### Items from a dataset
┄┄┄┄┄┄
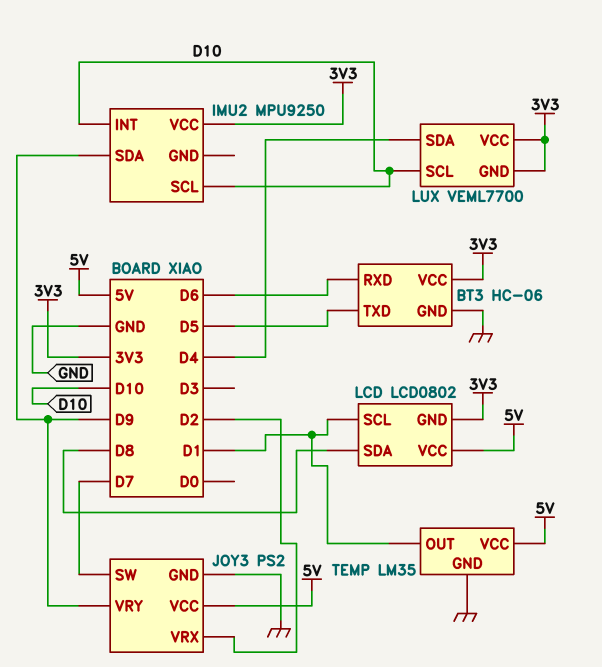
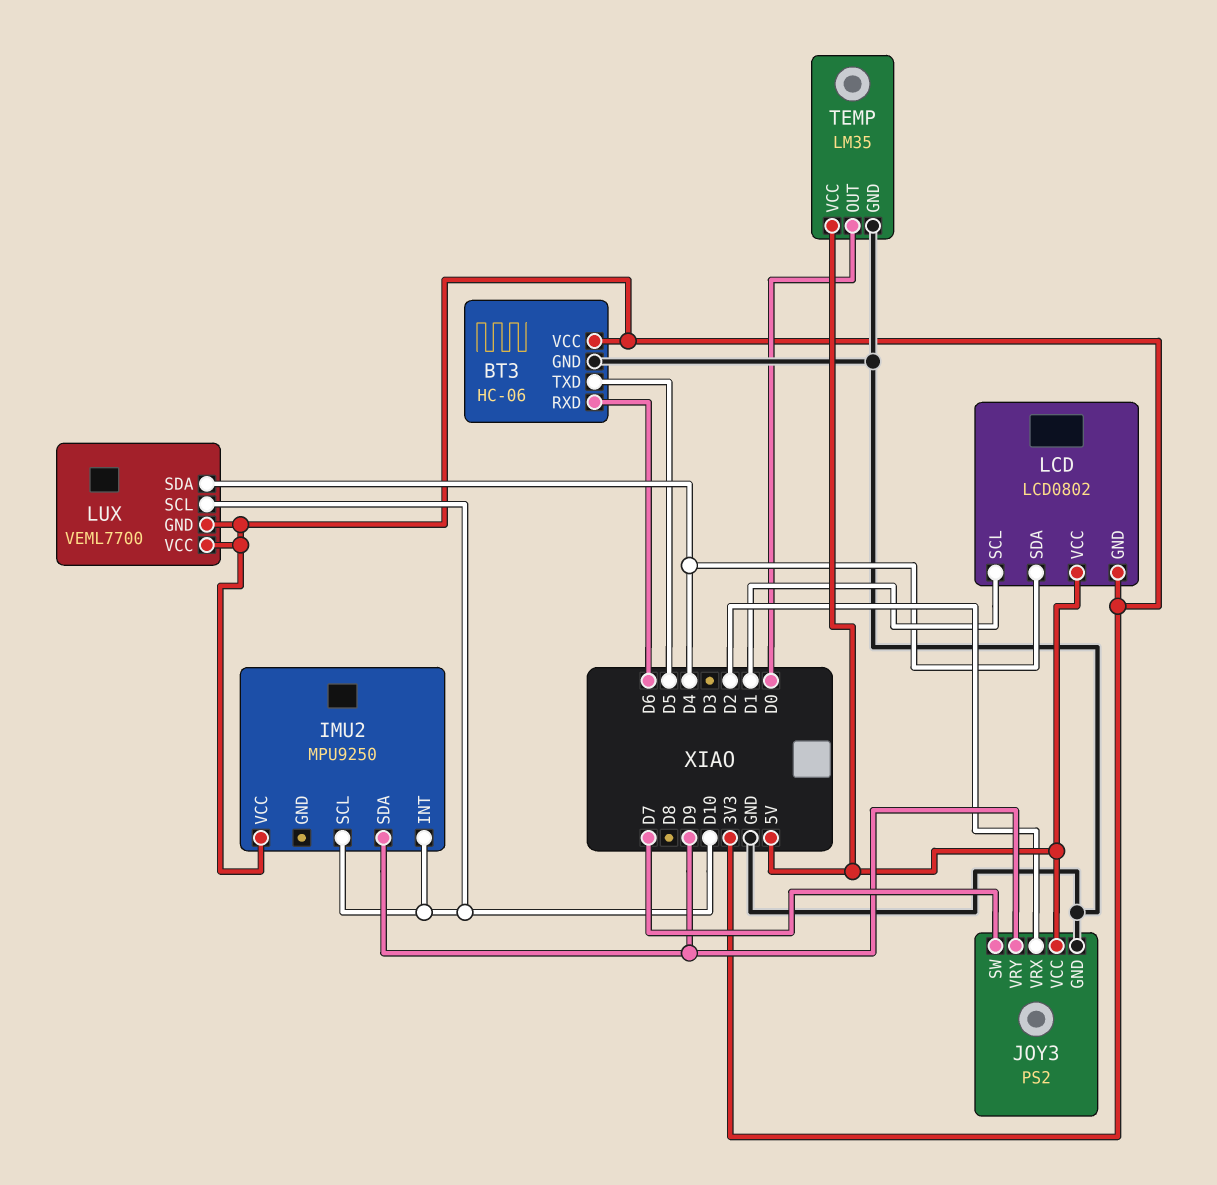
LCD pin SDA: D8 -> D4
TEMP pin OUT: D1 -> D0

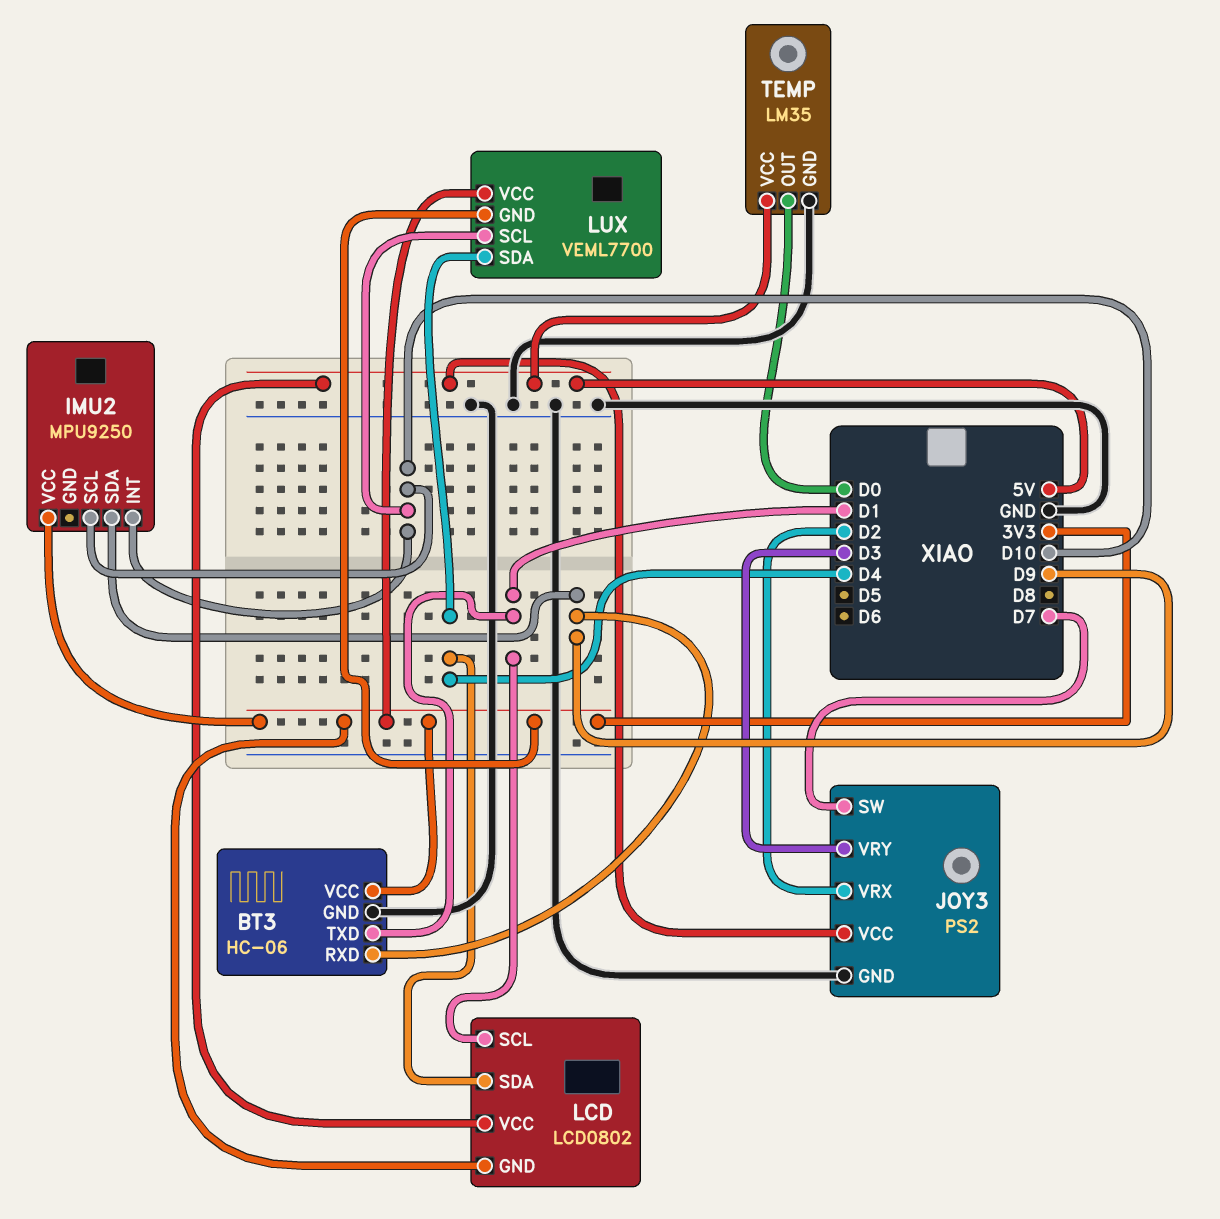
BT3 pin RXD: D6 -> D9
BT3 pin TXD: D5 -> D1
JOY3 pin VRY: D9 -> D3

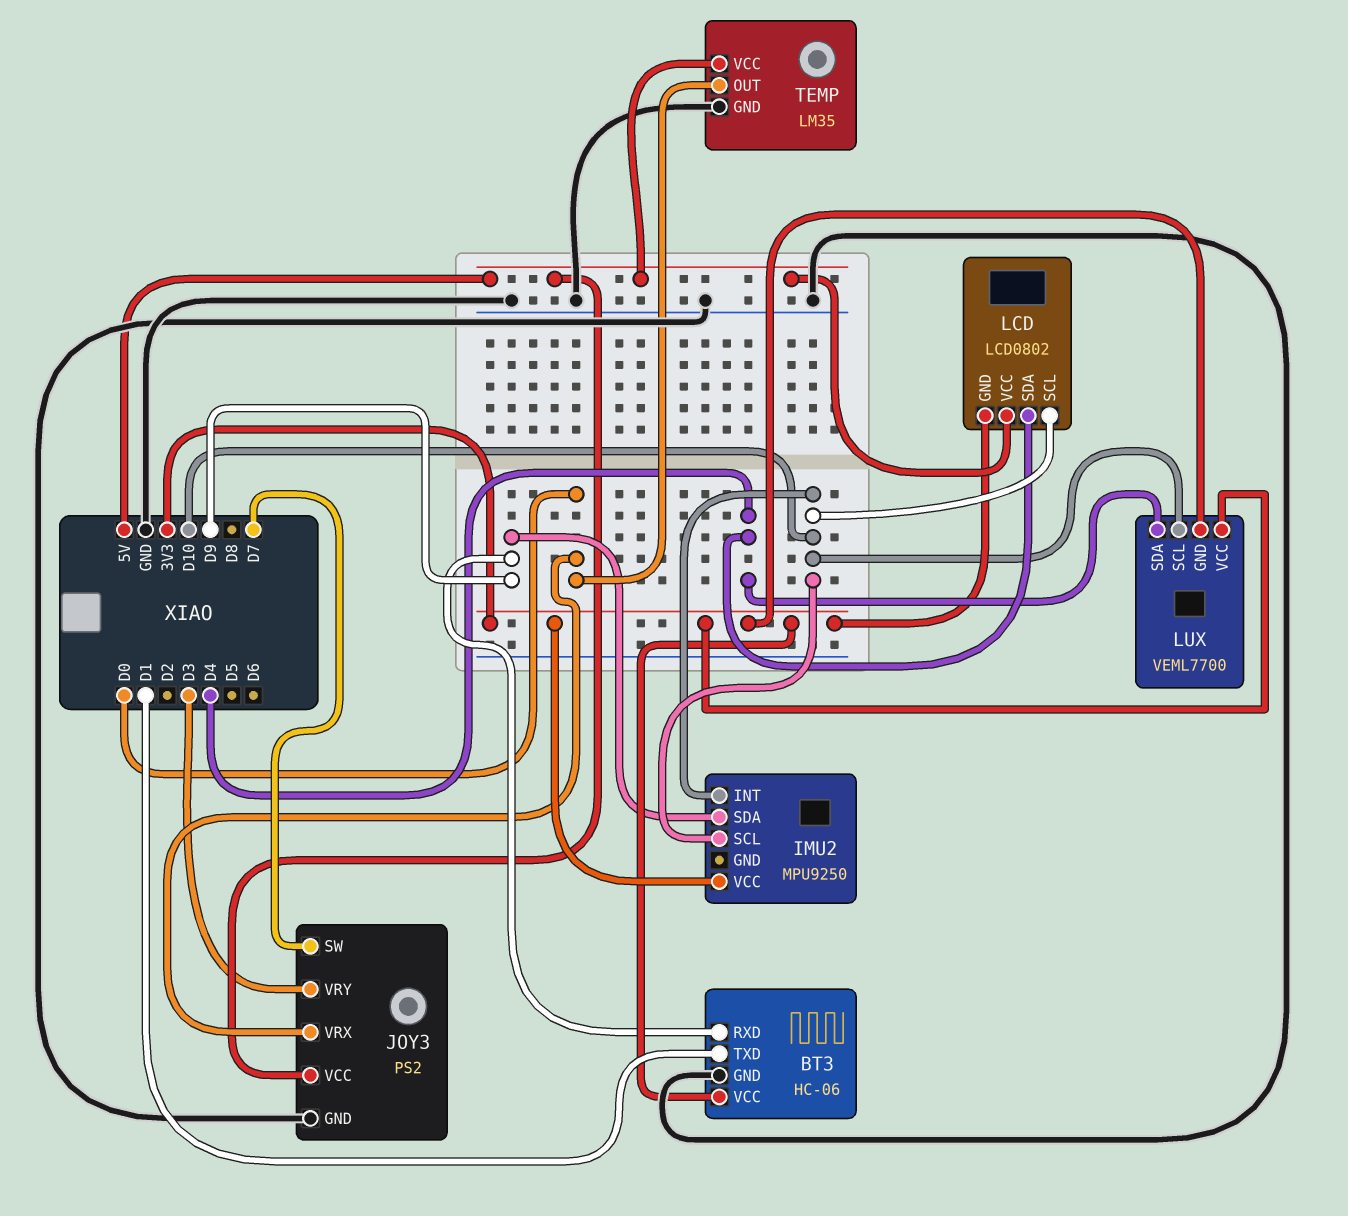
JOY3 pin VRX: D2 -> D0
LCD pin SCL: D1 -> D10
┄┄┄┄┄┄
### DESCRIPTION OF THE TASK
Quote the records in their entirety, keeping the wording exact and excluding pictures.

### SOLUTION FOR THIS PROBLEM
LCD pin SDA: D8 -> D4
TEMP pin OUT: D1 -> D0

BT3 pin RXD: D6 -> D9
BT3 pin TXD: D5 -> D1
JOY3 pin VRY: D9 -> D3

JOY3 pin VRX: D2 -> D0
LCD pin SCL: D1 -> D10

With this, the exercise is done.